Goal of the exercise: Without changing a character, output all of the records.

Top of Given entries

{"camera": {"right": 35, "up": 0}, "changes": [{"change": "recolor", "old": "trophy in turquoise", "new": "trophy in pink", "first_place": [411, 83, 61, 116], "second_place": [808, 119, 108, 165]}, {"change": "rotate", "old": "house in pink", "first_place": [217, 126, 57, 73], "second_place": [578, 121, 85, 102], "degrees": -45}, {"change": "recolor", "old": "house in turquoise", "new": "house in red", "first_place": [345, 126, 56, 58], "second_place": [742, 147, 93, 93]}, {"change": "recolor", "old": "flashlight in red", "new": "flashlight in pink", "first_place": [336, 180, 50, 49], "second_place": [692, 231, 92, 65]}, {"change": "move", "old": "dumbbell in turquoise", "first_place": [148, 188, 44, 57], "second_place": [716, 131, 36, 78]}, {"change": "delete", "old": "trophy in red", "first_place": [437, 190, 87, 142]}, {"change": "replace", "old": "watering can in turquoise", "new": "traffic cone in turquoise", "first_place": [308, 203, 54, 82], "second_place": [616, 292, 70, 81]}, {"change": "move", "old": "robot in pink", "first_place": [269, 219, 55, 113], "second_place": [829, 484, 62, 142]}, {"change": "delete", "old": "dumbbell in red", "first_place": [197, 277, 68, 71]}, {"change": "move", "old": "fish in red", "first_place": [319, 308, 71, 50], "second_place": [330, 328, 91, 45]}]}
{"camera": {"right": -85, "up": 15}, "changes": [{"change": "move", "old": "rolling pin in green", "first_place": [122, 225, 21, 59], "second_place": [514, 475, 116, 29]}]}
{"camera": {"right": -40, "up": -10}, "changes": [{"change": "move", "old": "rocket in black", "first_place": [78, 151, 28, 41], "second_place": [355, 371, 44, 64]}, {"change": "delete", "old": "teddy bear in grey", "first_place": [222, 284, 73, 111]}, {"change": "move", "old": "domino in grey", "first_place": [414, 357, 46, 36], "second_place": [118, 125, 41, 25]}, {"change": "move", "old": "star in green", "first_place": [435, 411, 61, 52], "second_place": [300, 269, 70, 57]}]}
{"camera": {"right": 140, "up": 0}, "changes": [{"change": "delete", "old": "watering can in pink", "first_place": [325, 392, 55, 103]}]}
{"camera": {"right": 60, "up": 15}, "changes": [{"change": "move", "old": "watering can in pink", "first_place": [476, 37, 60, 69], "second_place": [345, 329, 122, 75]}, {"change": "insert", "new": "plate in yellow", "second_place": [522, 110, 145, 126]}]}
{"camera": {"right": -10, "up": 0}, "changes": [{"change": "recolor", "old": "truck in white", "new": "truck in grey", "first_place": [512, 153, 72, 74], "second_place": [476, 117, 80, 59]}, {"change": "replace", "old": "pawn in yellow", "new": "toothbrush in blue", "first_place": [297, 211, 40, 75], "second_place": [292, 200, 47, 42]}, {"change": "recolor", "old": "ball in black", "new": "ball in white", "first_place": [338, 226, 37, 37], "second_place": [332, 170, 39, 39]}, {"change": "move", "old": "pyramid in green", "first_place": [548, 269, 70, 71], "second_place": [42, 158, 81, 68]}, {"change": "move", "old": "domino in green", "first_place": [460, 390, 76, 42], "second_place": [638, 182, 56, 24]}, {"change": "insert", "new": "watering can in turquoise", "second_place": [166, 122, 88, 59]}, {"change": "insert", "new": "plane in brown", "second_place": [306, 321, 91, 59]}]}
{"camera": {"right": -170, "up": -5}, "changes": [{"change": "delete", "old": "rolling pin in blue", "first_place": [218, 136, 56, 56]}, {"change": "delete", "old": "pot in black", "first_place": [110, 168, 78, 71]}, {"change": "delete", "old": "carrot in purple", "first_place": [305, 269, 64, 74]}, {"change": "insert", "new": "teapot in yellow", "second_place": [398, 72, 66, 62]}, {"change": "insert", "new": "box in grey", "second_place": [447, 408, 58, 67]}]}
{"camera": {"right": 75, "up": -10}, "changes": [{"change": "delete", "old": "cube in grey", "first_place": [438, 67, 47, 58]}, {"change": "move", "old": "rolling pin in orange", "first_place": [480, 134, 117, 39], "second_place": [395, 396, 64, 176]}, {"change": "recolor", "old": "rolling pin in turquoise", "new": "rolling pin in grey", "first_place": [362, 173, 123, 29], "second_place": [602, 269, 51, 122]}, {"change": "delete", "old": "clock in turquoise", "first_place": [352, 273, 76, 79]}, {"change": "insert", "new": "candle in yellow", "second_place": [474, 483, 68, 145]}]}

Bottom of Given entries

Output of the exercise:
{"camera": {"right": 35, "up": 0}, "changes": [{"change": "recolor", "old": "trophy in turquoise", "new": "trophy in pink", "first_place": [411, 83, 61, 116], "second_place": [808, 119, 108, 165]}, {"change": "rotate", "old": "house in pink", "first_place": [217, 126, 57, 73], "second_place": [578, 121, 85, 102], "degrees": -45}, {"change": "recolor", "old": "house in turquoise", "new": "house in red", "first_place": [345, 126, 56, 58], "second_place": [742, 147, 93, 93]}, {"change": "recolor", "old": "flashlight in red", "new": "flashlight in pink", "first_place": [336, 180, 50, 49], "second_place": [692, 231, 92, 65]}, {"change": "move", "old": "dumbbell in turquoise", "first_place": [148, 188, 44, 57], "second_place": [716, 131, 36, 78]}, {"change": "delete", "old": "trophy in red", "first_place": [437, 190, 87, 142]}, {"change": "replace", "old": "watering can in turquoise", "new": "traffic cone in turquoise", "first_place": [308, 203, 54, 82], "second_place": [616, 292, 70, 81]}, {"change": "move", "old": "robot in pink", "first_place": [269, 219, 55, 113], "second_place": [829, 484, 62, 142]}, {"change": "delete", "old": "dumbbell in red", "first_place": [197, 277, 68, 71]}, {"change": "move", "old": "fish in red", "first_place": [319, 308, 71, 50], "second_place": [330, 328, 91, 45]}]}
{"camera": {"right": -85, "up": 15}, "changes": [{"change": "move", "old": "rolling pin in green", "first_place": [122, 225, 21, 59], "second_place": [514, 475, 116, 29]}]}
{"camera": {"right": -40, "up": -10}, "changes": [{"change": "move", "old": "rocket in black", "first_place": [78, 151, 28, 41], "second_place": [355, 371, 44, 64]}, {"change": "delete", "old": "teddy bear in grey", "first_place": [222, 284, 73, 111]}, {"change": "move", "old": "domino in grey", "first_place": [414, 357, 46, 36], "second_place": [118, 125, 41, 25]}, {"change": "move", "old": "star in green", "first_place": [435, 411, 61, 52], "second_place": [300, 269, 70, 57]}]}
{"camera": {"right": 140, "up": 0}, "changes": [{"change": "delete", "old": "watering can in pink", "first_place": [325, 392, 55, 103]}]}
{"camera": {"right": 60, "up": 15}, "changes": [{"change": "move", "old": "watering can in pink", "first_place": [476, 37, 60, 69], "second_place": [345, 329, 122, 75]}, {"change": "insert", "new": "plate in yellow", "second_place": [522, 110, 145, 126]}]}
{"camera": {"right": -10, "up": 0}, "changes": [{"change": "recolor", "old": "truck in white", "new": "truck in grey", "first_place": [512, 153, 72, 74], "second_place": [476, 117, 80, 59]}, {"change": "replace", "old": "pawn in yellow", "new": "toothbrush in blue", "first_place": [297, 211, 40, 75], "second_place": [292, 200, 47, 42]}, {"change": "recolor", "old": "ball in black", "new": "ball in white", "first_place": [338, 226, 37, 37], "second_place": [332, 170, 39, 39]}, {"change": "move", "old": "pyramid in green", "first_place": [548, 269, 70, 71], "second_place": [42, 158, 81, 68]}, {"change": "move", "old": "domino in green", "first_place": [460, 390, 76, 42], "second_place": [638, 182, 56, 24]}, {"change": "insert", "new": "watering can in turquoise", "second_place": [166, 122, 88, 59]}, {"change": "insert", "new": "plane in brown", "second_place": [306, 321, 91, 59]}]}
{"camera": {"right": -170, "up": -5}, "changes": [{"change": "delete", "old": "rolling pin in blue", "first_place": [218, 136, 56, 56]}, {"change": "delete", "old": "pot in black", "first_place": [110, 168, 78, 71]}, {"change": "delete", "old": "carrot in purple", "first_place": [305, 269, 64, 74]}, {"change": "insert", "new": "teapot in yellow", "second_place": [398, 72, 66, 62]}, {"change": "insert", "new": "box in grey", "second_place": [447, 408, 58, 67]}]}
{"camera": {"right": 75, "up": -10}, "changes": [{"change": "delete", "old": "cube in grey", "first_place": [438, 67, 47, 58]}, {"change": "move", "old": "rolling pin in orange", "first_place": [480, 134, 117, 39], "second_place": [395, 396, 64, 176]}, {"change": "recolor", "old": "rolling pin in turquoise", "new": "rolling pin in grey", "first_place": [362, 173, 123, 29], "second_place": [602, 269, 51, 122]}, {"change": "delete", "old": "clock in turquoise", "first_place": [352, 273, 76, 79]}, {"change": "insert", "new": "candle in yellow", "second_place": [474, 483, 68, 145]}]}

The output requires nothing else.